Only the text of the entries below should be returned, exactly as given, without pictures.

———

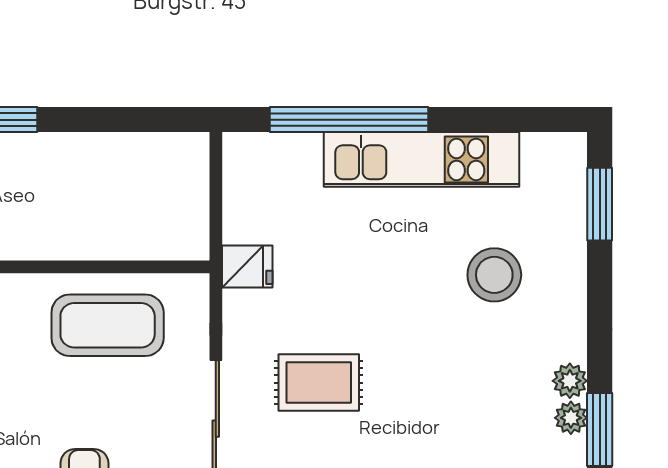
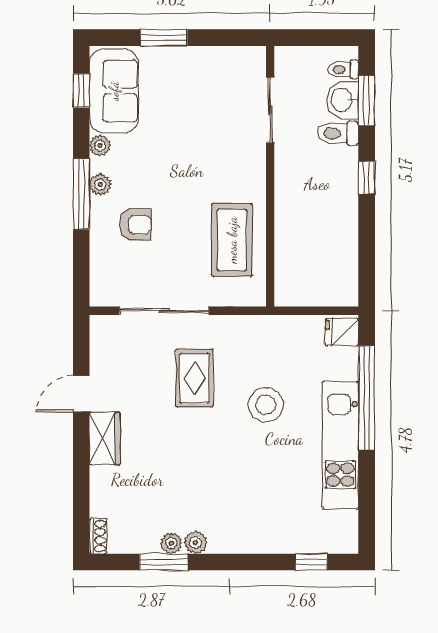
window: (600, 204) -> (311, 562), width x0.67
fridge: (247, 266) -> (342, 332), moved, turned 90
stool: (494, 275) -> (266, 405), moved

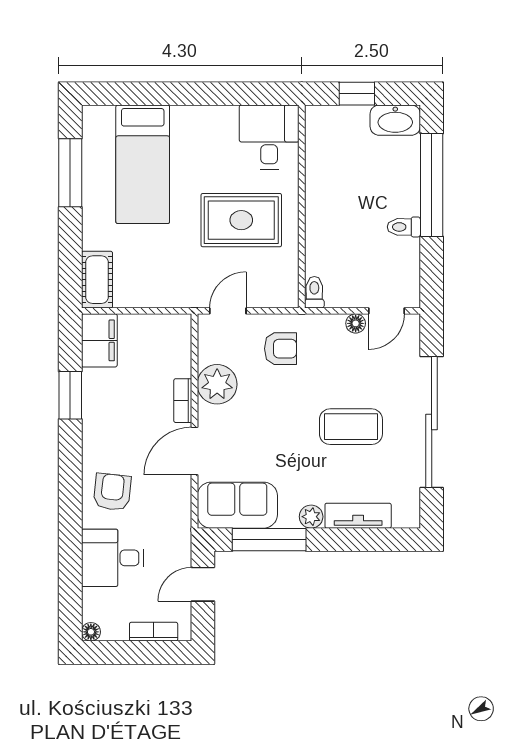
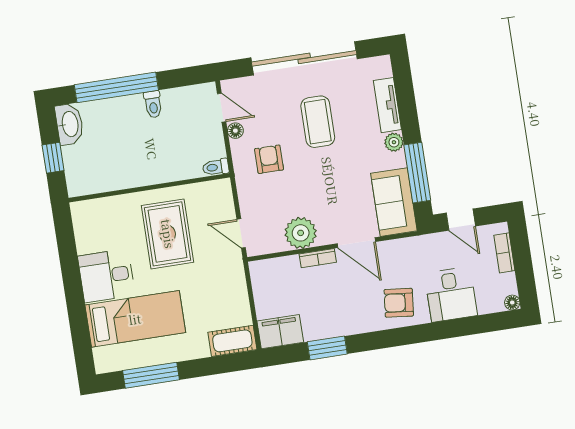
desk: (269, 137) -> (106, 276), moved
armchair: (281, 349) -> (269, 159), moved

———

● **Response box**
window: (600, 204) -> (311, 562), width x0.67
fridge: (247, 266) -> (342, 332), moved, turned 90
stool: (494, 275) -> (266, 405), moved

desk: (269, 137) -> (106, 276), moved
armchair: (281, 349) -> (269, 159), moved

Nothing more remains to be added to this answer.